Wat wordt verwacht: Kun je alles vanaf het begin van de gegevens hieronder tot en met de regel met "orange diamond: moved 3 px down" ongewijzigd overschrijven?

++++++++++++++++++++

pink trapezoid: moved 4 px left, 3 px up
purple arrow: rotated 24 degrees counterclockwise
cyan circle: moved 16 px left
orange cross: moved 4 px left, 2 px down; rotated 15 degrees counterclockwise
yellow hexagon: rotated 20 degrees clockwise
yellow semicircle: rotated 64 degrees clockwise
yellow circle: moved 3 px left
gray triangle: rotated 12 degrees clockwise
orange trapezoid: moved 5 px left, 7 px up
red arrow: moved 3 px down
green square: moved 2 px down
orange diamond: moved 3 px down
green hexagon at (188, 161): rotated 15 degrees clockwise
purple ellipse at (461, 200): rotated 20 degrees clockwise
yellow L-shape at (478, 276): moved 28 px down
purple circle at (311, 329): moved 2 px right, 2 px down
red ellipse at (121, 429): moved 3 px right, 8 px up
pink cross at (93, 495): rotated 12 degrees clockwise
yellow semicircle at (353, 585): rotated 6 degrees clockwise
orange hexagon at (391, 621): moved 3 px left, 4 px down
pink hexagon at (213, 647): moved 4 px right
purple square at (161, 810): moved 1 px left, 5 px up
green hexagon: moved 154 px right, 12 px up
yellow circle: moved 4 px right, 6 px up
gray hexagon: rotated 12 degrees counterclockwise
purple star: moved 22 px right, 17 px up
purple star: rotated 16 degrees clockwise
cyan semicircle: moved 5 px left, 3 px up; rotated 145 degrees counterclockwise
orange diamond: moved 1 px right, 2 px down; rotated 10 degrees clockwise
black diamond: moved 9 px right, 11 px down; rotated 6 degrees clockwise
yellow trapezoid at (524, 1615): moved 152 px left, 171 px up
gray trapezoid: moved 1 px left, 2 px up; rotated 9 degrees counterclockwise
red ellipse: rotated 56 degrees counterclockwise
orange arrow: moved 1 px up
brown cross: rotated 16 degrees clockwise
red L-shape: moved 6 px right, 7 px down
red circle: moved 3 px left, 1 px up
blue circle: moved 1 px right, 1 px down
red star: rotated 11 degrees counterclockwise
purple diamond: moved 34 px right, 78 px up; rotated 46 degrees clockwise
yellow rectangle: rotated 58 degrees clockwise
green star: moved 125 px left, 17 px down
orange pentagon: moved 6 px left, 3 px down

++++++++++++++++++++

Uitgewerkte opgave:
pink trapezoid: moved 4 px left, 3 px up
purple arrow: rotated 24 degrees counterclockwise
cyan circle: moved 16 px left
orange cross: moved 4 px left, 2 px down; rotated 15 degrees counterclockwise
yellow hexagon: rotated 20 degrees clockwise
yellow semicircle: rotated 64 degrees clockwise
yellow circle: moved 3 px left
gray triangle: rotated 12 degrees clockwise
orange trapezoid: moved 5 px left, 7 px up
red arrow: moved 3 px down
green square: moved 2 px down
orange diamond: moved 3 px down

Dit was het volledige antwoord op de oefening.